WHAT IS NEEDED> Would you return every line of the listing below that has "blue" in it?

------------------------------------

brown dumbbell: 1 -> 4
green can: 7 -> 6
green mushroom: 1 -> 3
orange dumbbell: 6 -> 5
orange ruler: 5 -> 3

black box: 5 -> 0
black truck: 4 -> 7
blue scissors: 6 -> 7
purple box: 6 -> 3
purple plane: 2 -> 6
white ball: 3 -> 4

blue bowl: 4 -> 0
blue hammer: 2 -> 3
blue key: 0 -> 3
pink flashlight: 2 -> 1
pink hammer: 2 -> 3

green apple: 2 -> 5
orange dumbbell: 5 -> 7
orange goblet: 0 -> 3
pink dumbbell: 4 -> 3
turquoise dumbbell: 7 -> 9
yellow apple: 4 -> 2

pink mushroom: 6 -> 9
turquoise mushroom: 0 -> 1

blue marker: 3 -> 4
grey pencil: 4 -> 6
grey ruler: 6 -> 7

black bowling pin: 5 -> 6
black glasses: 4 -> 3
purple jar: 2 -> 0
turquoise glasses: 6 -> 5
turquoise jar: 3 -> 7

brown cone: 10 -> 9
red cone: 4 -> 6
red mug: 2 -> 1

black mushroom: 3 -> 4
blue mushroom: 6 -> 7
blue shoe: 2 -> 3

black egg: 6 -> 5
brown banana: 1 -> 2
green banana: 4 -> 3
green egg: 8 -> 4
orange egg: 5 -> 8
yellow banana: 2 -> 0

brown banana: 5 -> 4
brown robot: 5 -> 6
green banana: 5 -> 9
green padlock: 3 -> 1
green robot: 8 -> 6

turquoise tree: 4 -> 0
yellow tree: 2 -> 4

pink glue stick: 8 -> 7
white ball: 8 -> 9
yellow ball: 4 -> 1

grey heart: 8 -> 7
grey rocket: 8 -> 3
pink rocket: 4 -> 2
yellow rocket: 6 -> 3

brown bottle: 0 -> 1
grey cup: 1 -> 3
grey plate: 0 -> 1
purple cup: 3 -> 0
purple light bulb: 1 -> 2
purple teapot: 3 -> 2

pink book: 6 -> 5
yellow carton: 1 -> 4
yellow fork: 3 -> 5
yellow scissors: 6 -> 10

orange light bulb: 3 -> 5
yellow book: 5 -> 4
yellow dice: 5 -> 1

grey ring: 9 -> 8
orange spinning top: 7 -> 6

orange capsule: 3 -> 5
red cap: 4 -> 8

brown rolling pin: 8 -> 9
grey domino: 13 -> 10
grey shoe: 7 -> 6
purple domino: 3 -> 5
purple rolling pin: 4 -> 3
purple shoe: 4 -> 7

------------------------------------

YOUR RESPONSE>
blue scissors: 6 -> 7
blue bowl: 4 -> 0
blue hammer: 2 -> 3
blue key: 0 -> 3
blue marker: 3 -> 4
blue mushroom: 6 -> 7
blue shoe: 2 -> 3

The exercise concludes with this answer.